### WHAT YOU SHOULD DO:
Lines in the listing below that include the word "camera" need to be copied.

### ENTRIES PROVIDED:

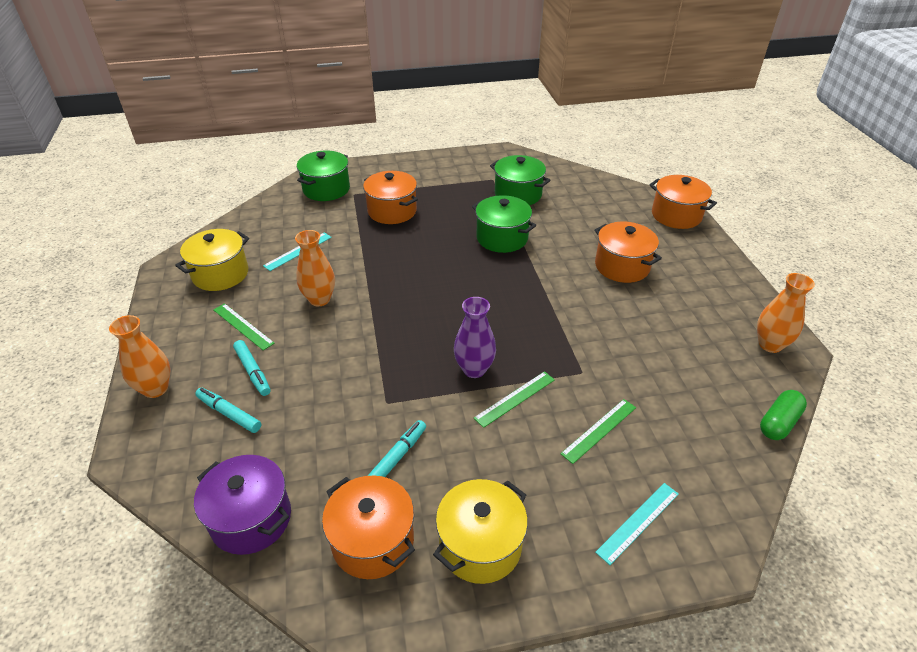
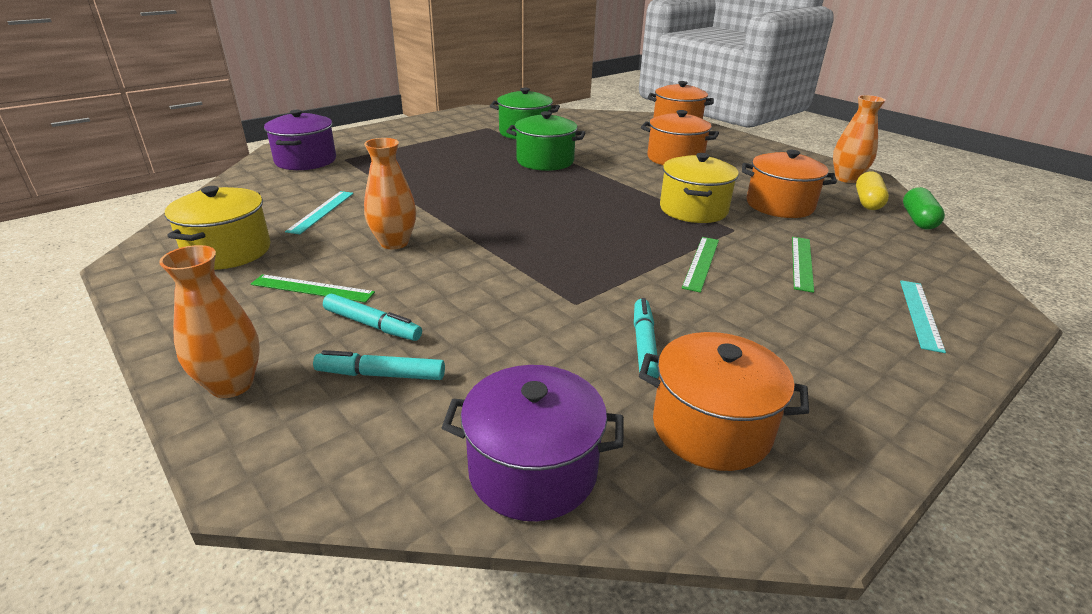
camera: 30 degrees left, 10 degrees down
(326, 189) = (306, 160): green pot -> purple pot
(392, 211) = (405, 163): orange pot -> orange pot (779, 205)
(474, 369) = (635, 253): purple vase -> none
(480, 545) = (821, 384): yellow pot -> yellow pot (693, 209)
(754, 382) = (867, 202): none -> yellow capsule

==

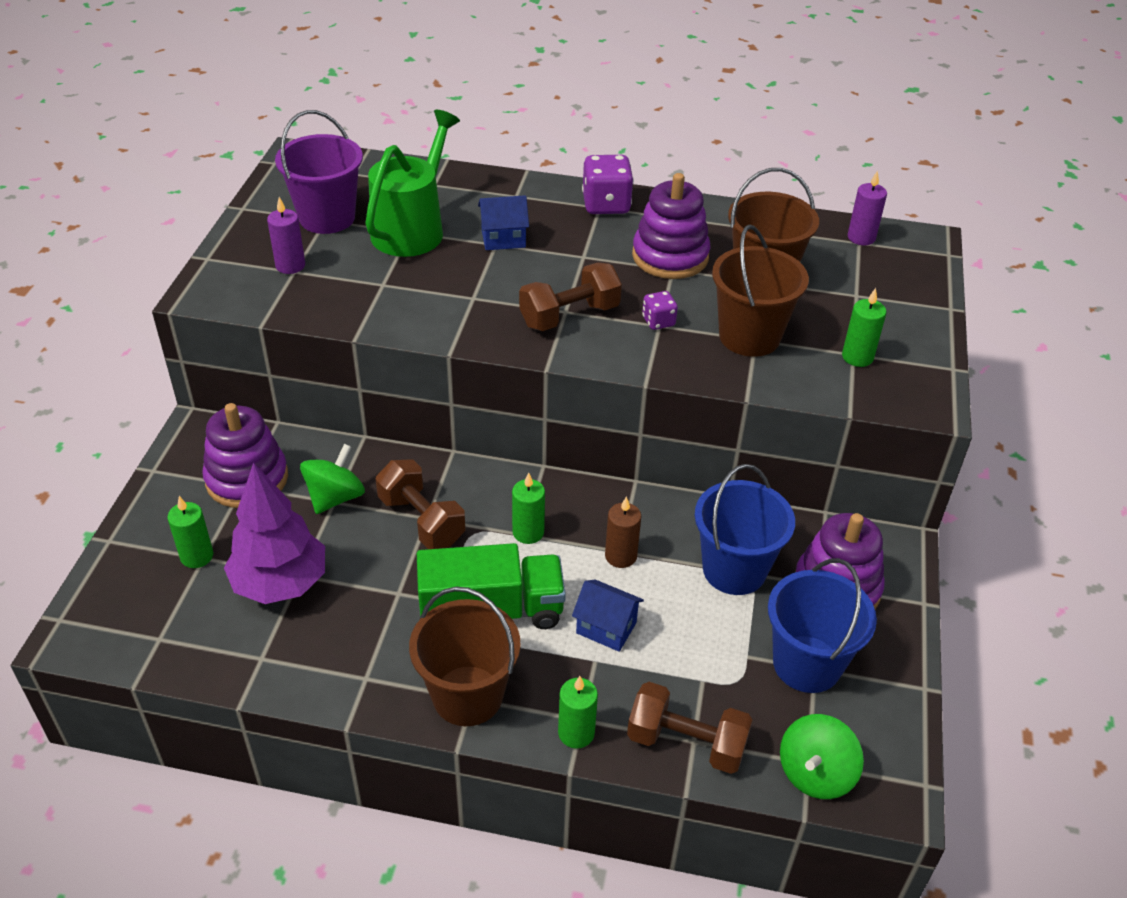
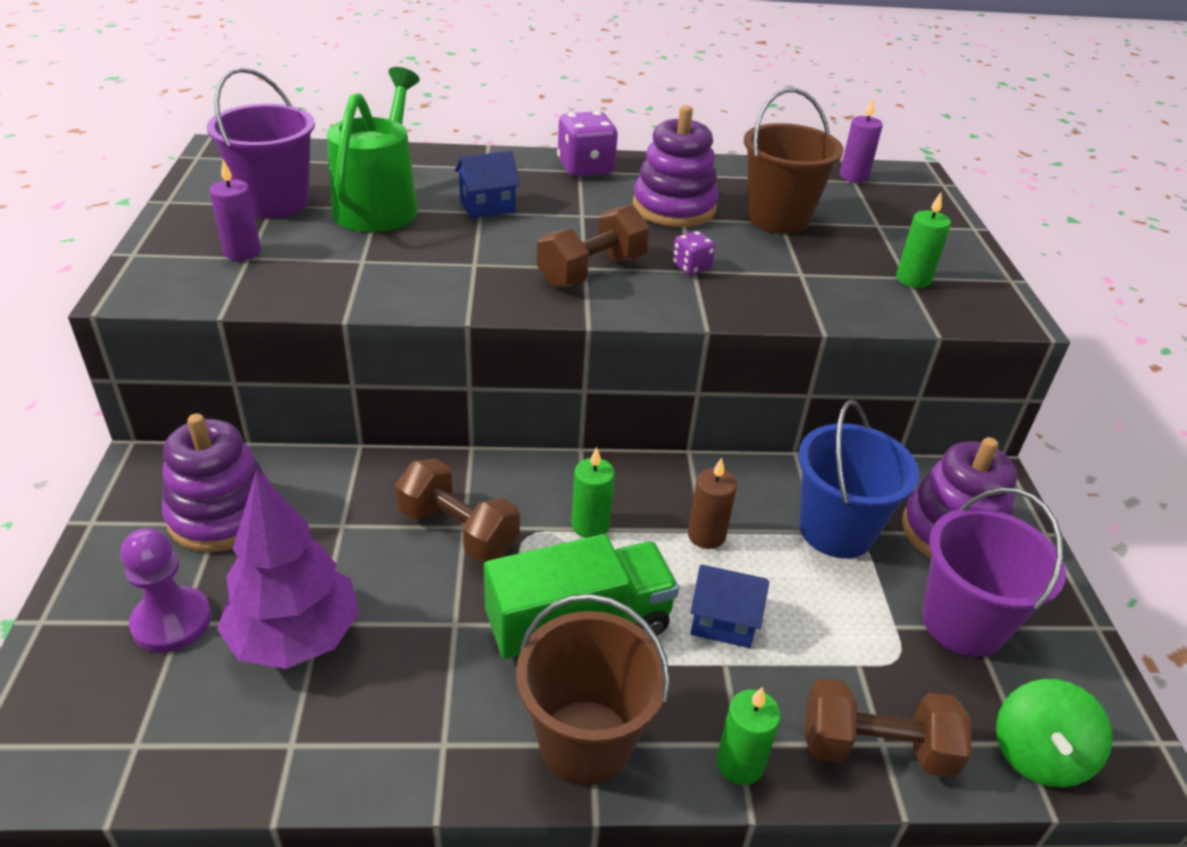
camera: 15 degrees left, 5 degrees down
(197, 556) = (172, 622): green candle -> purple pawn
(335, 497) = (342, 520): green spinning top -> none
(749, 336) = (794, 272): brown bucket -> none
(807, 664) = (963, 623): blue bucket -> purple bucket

---

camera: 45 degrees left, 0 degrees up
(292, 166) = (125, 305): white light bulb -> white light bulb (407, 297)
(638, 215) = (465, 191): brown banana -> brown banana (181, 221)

### ANSWER BOX:
camera: 30 degrees left, 10 degrees down
camera: 15 degrees left, 5 degrees down
camera: 45 degrees left, 0 degrees up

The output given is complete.